_Your goal_
Return each line of the records below that contains the word "rectangle".

Geometric shape edit sequences

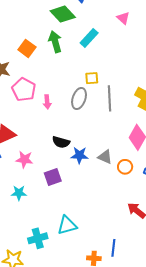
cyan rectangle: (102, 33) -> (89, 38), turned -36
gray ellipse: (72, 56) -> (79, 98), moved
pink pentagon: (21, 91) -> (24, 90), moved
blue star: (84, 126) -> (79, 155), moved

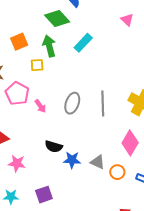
pink triangle: (123, 18) -> (127, 20), moved
orange square: (27, 48) -> (19, 42), moved, turned 30
yellow square: (92, 78) -> (37, 65), moved
pink arrow: (47, 102) -> (40, 106), turned -32
purple square: (53, 177) -> (44, 195), moved

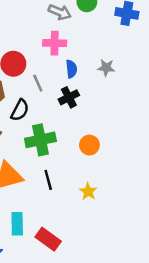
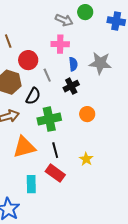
gray star: (106, 68) -> (100, 63), size x1.6
orange circle: (89, 145) -> (87, 114), moved
red rectangle: (48, 239) -> (55, 173), moved

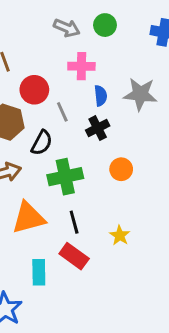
green circle: (85, 12) -> (105, 25), moved
gray arrow: (64, 20) -> (67, 28), moved

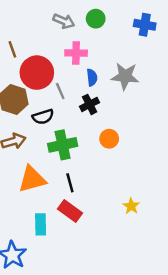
red circle: (34, 90) -> (37, 73), size x1.4
black semicircle: (42, 143) -> (43, 117), turned 45
yellow star: (120, 235) -> (131, 206), moved

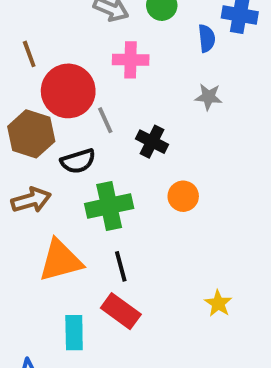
gray star: (125, 76) -> (209, 97), size x0.6
blue semicircle: (92, 77) -> (207, 38), moved
black cross: (90, 104) -> (152, 142), turned -36

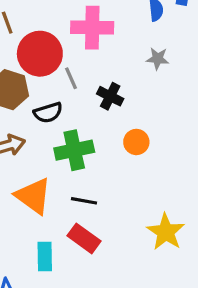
pink cross: (131, 60) -> (92, 28), size x1.4
orange triangle: (60, 261) -> (33, 196), turned 51
black line: (121, 266) -> (84, 201), turned -65
yellow star: (218, 303) -> (166, 232), size x1.6

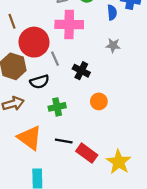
green cross: (74, 150) -> (57, 107), size x0.7
red rectangle: (84, 238) -> (87, 153), moved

_Reply_
cyan rectangle: (102, 33) -> (89, 38), turned -36
red rectangle: (48, 239) -> (55, 173), moved
red rectangle: (84, 238) -> (87, 153), moved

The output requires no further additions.